• THE PROBLEM: Only the lines from the one containing "building: [199,329,275,434] -> none" to the end of the records belong in the copy. Reproduce them word for word and drop the pictures.

• Pixel coordinate box data:
▶
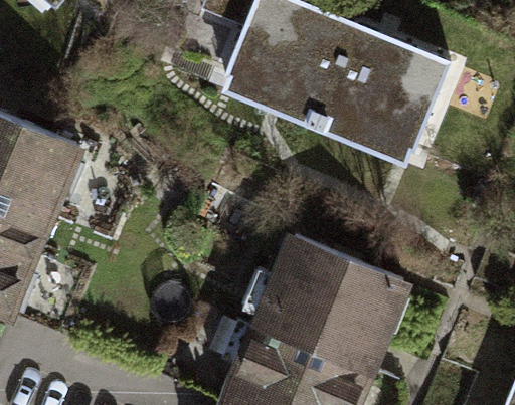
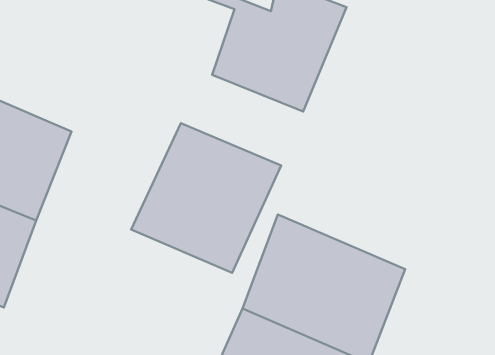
building: [311,23,489,164] -> none
building: none -> [131,123,281,273]

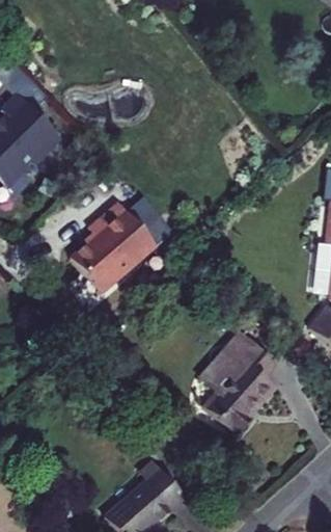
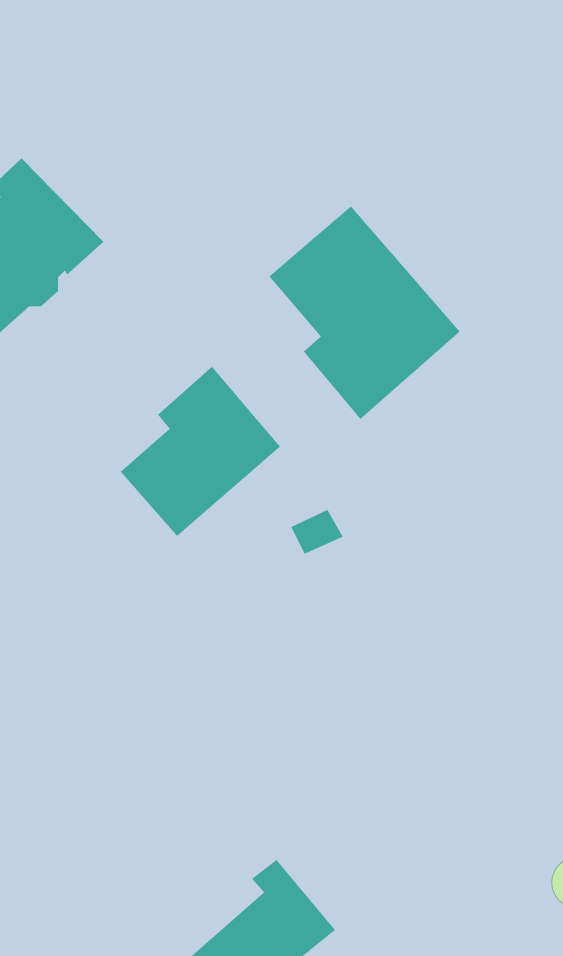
building: none -> [269,206,460,420]
building: [199,329,275,434] -> none

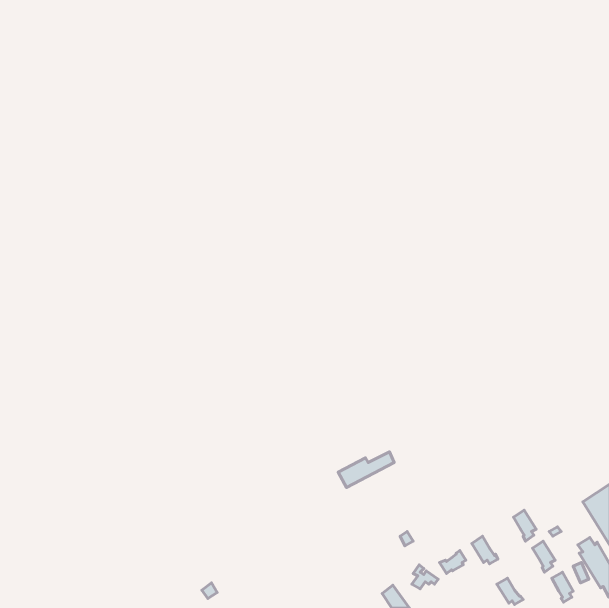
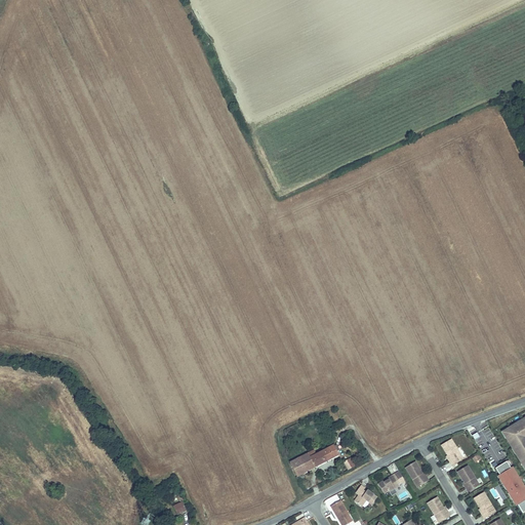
building: [338,452,394,488] -> [290,444,338,475]

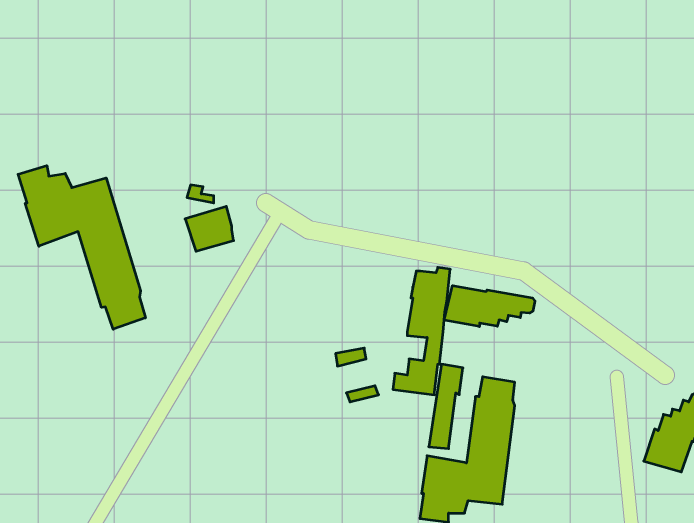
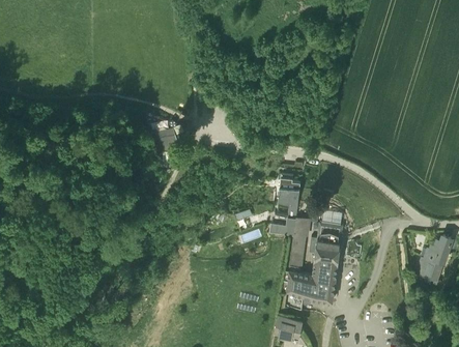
building: [18,166,145,329] -> none
building: [444,286,535,327] -> none

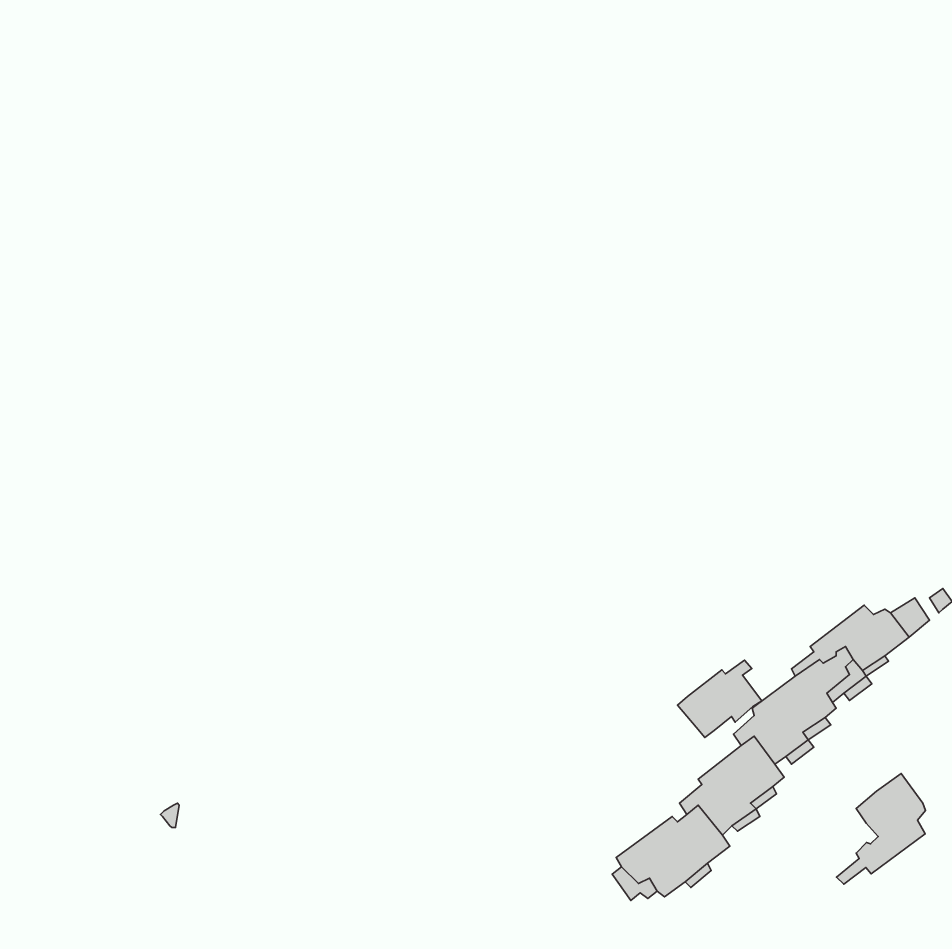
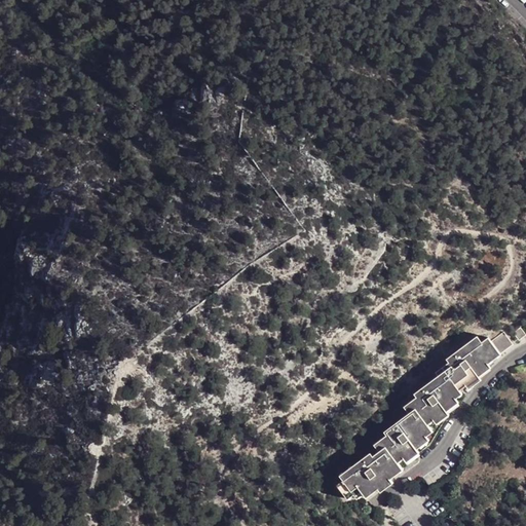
building: [678,660,762,738] -> none
building: [837,773,926,884] -> none

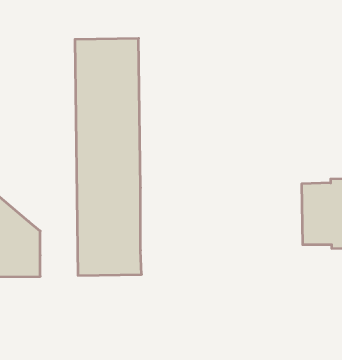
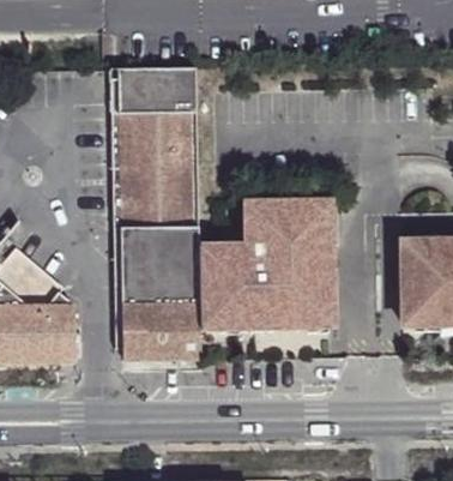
building: none -> [201,205,333,329]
◀
• RESPONSE AREA:
building: [199,329,275,434] -> none

building: [338,452,394,488] -> [290,444,338,475]

building: [18,166,145,329] -> none
building: [444,286,535,327] -> none

building: [678,660,762,738] -> none
building: [837,773,926,884] -> none

building: none -> [201,205,333,329]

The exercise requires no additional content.